→ **About this task**: Copy out exactly, from the entries that follow, the line holding "STEPPER pin IN3: GP7 -> GP26", the line holding "IMU1 pin SDA: GP20 -> GP8", and all lines between them, but no pictures.

++++++++

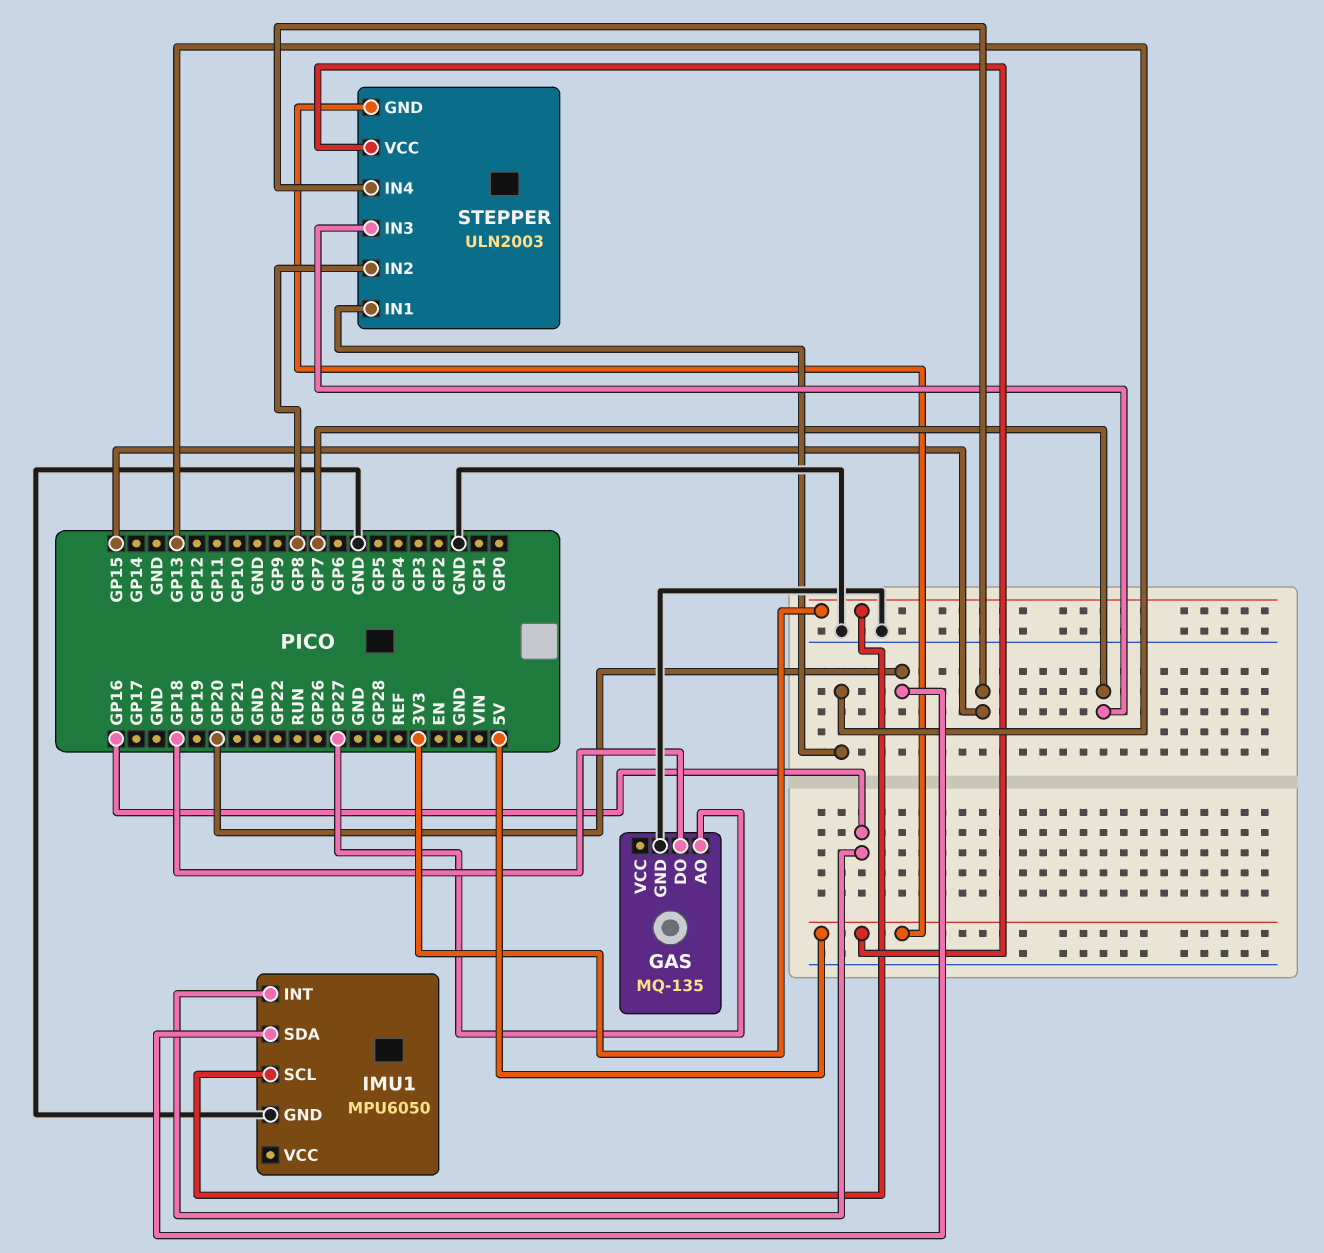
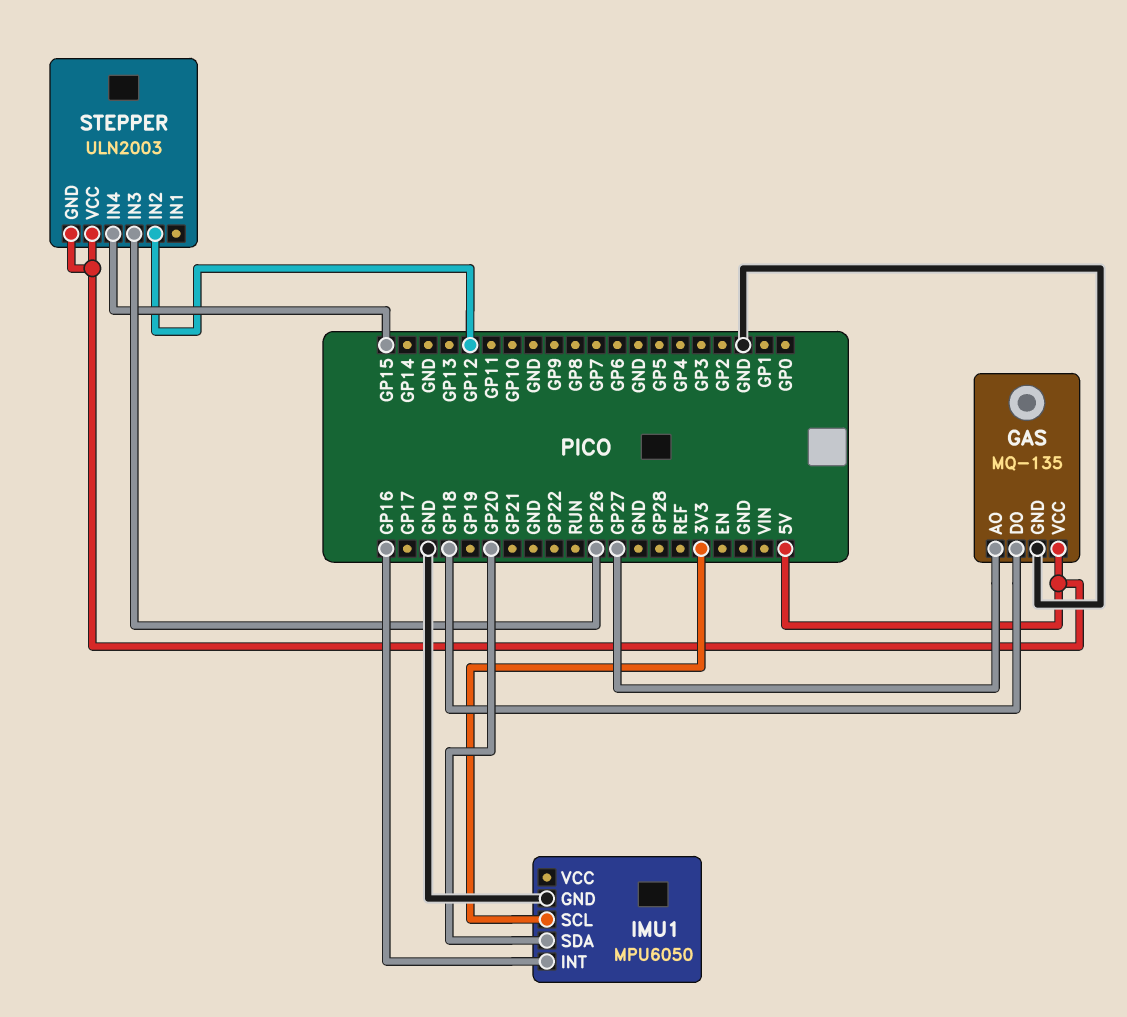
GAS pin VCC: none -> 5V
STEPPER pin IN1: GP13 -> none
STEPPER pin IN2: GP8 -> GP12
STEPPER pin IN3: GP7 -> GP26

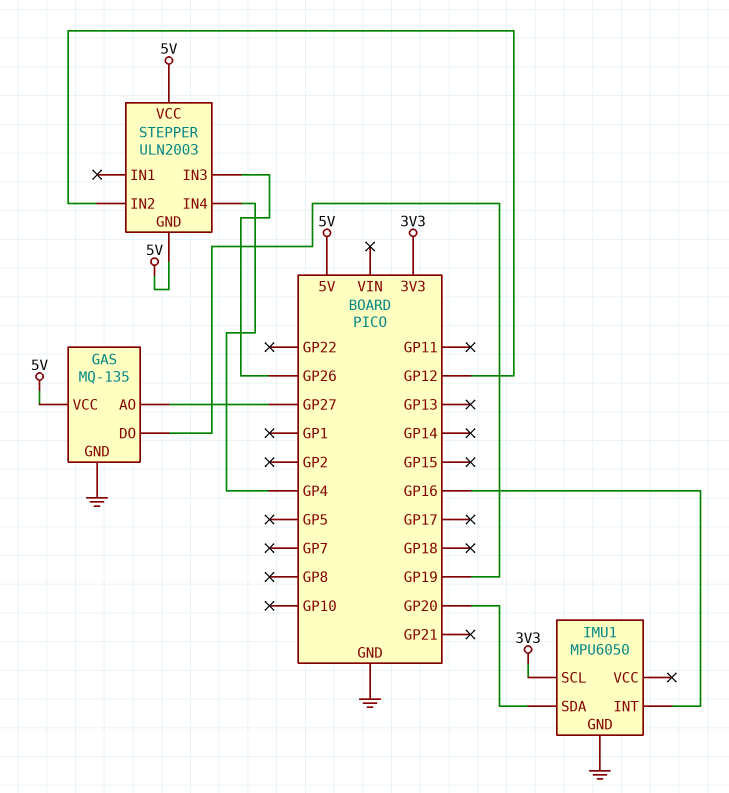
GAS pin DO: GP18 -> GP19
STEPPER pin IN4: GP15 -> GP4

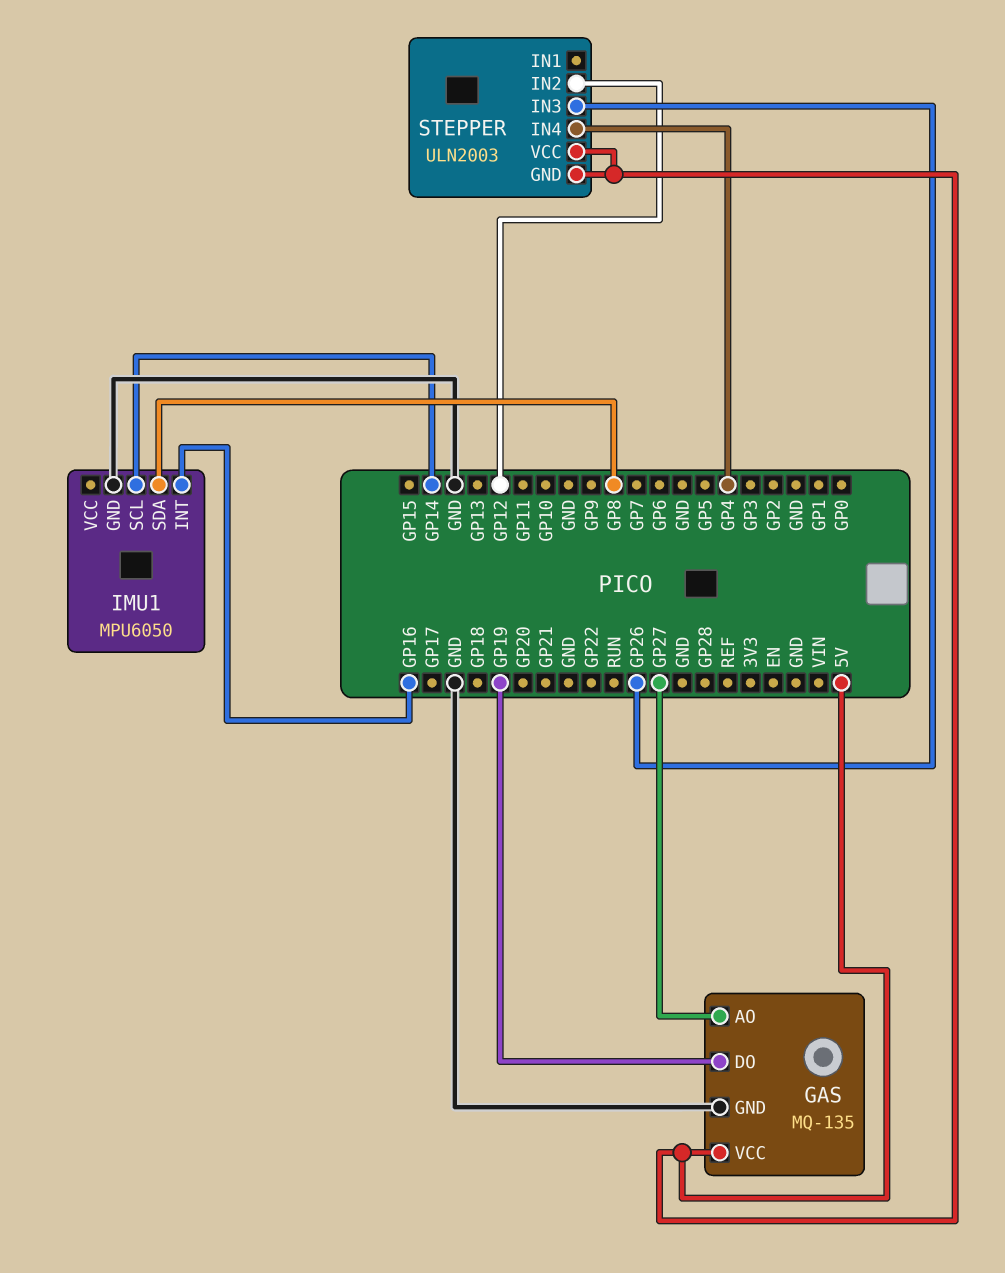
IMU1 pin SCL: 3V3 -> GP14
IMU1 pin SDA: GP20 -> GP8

++++++++

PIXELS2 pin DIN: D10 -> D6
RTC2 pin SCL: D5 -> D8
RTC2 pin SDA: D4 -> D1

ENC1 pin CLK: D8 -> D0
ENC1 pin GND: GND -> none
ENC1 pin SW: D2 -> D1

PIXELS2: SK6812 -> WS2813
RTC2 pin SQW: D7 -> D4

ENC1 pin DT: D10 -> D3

++++++++

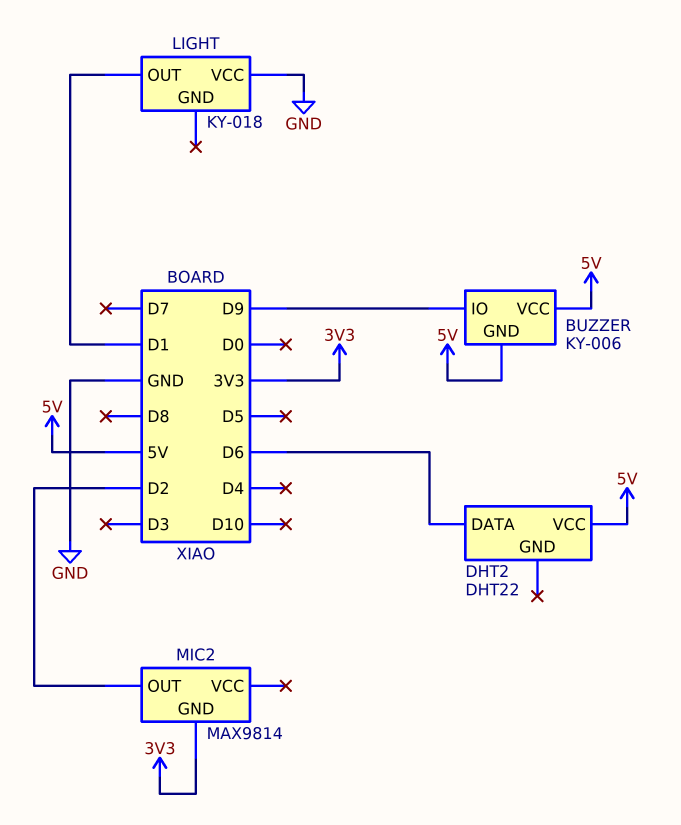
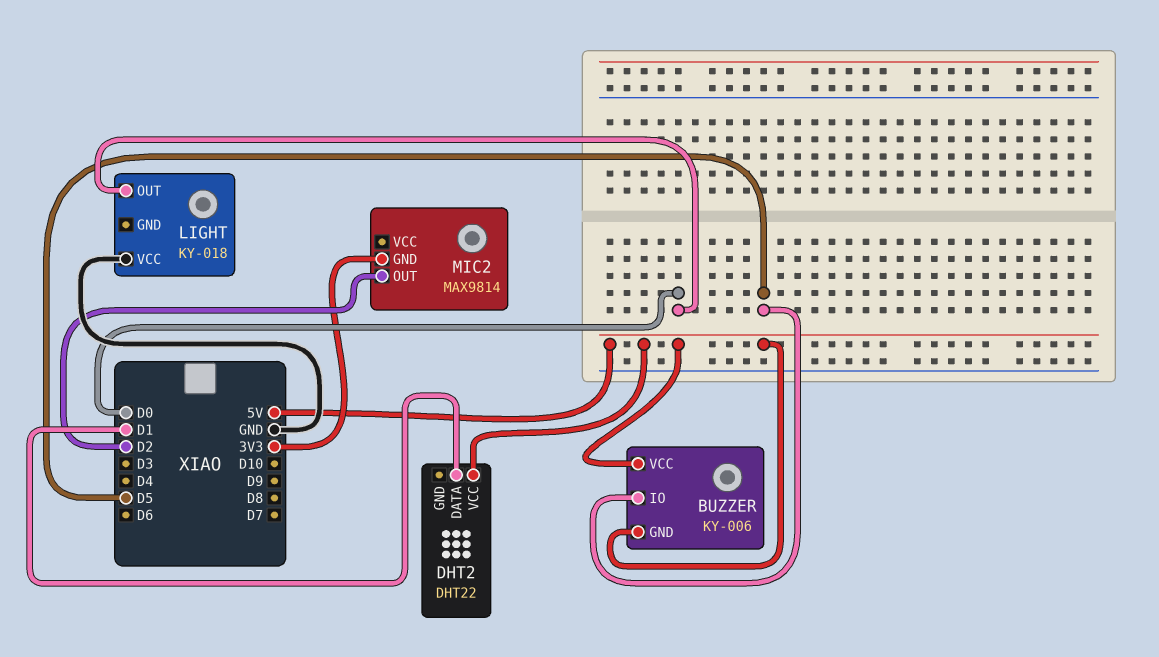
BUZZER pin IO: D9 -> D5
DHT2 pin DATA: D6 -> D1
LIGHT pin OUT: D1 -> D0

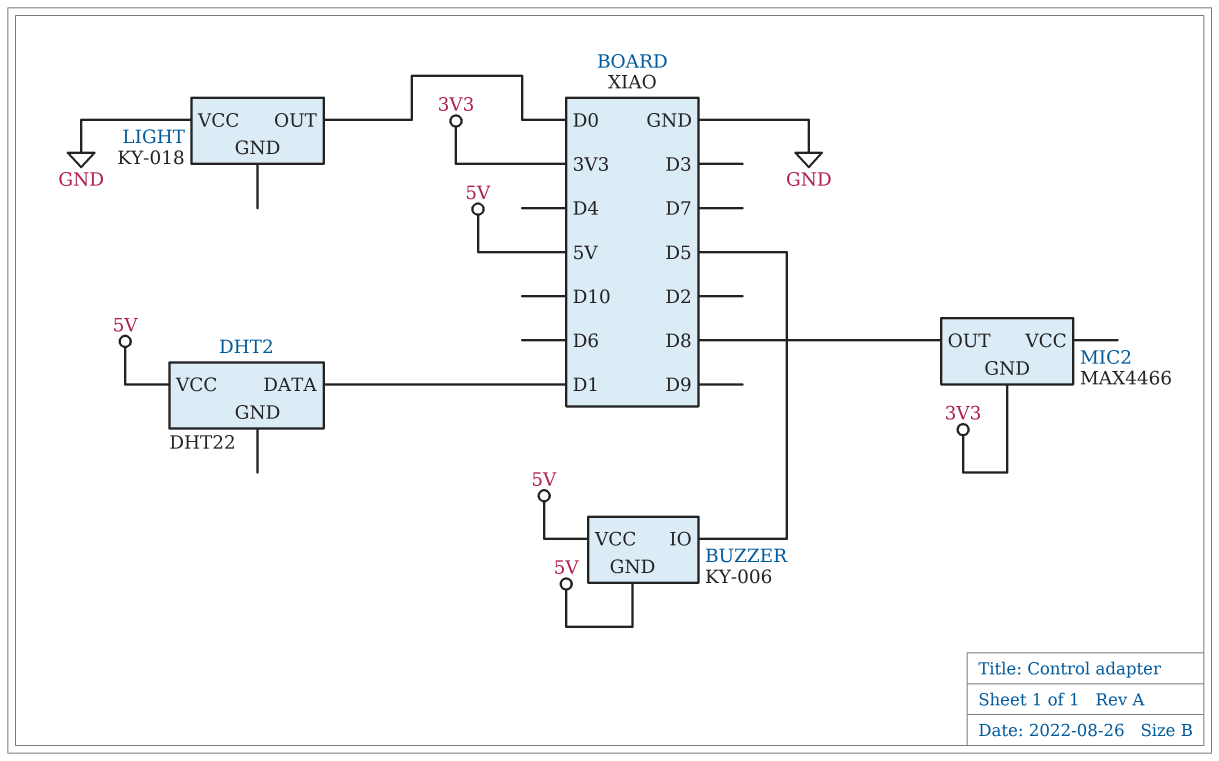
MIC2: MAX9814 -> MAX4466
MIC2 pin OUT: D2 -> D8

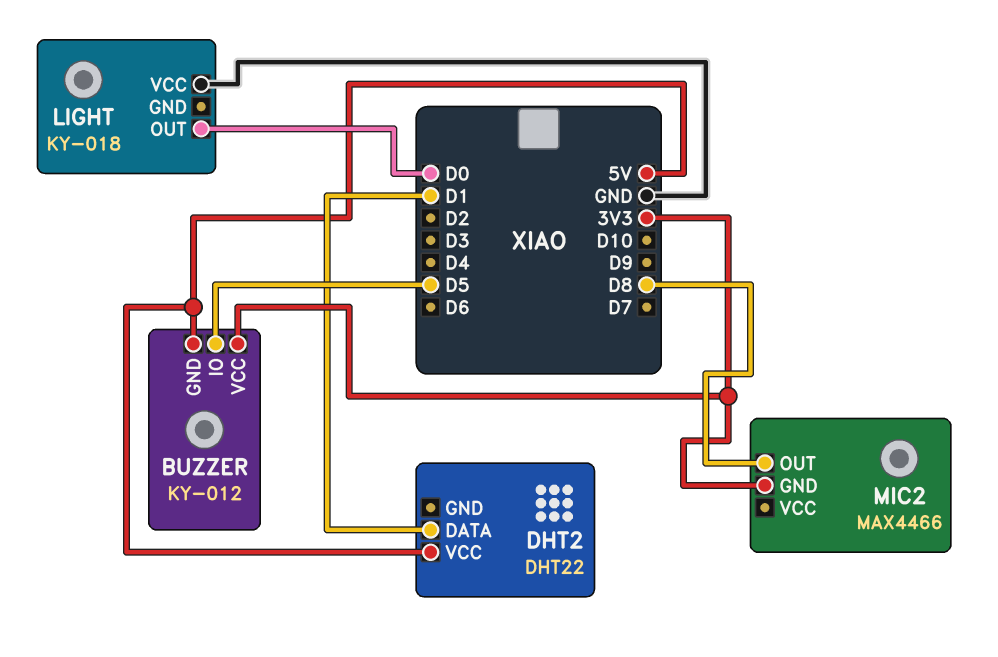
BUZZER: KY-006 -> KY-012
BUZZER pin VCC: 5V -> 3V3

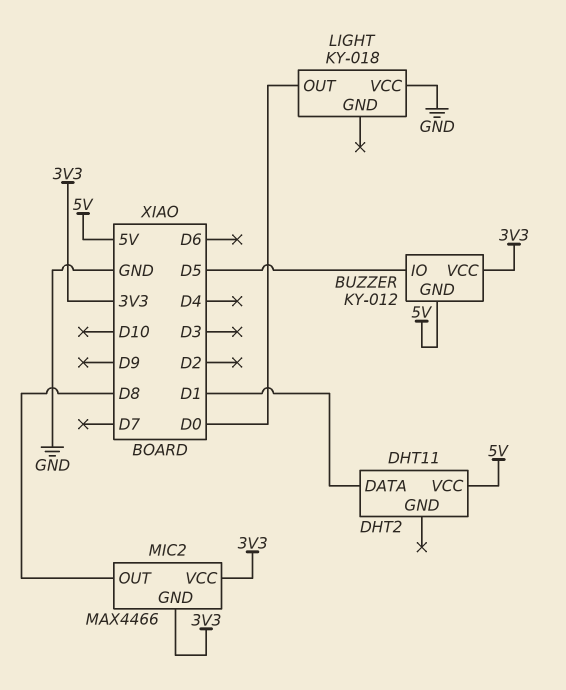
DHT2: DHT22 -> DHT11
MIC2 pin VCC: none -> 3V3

++++++++

→ **Output of the task**:
STEPPER pin IN3: GP7 -> GP26

GAS pin DO: GP18 -> GP19
STEPPER pin IN4: GP15 -> GP4

IMU1 pin SCL: 3V3 -> GP14
IMU1 pin SDA: GP20 -> GP8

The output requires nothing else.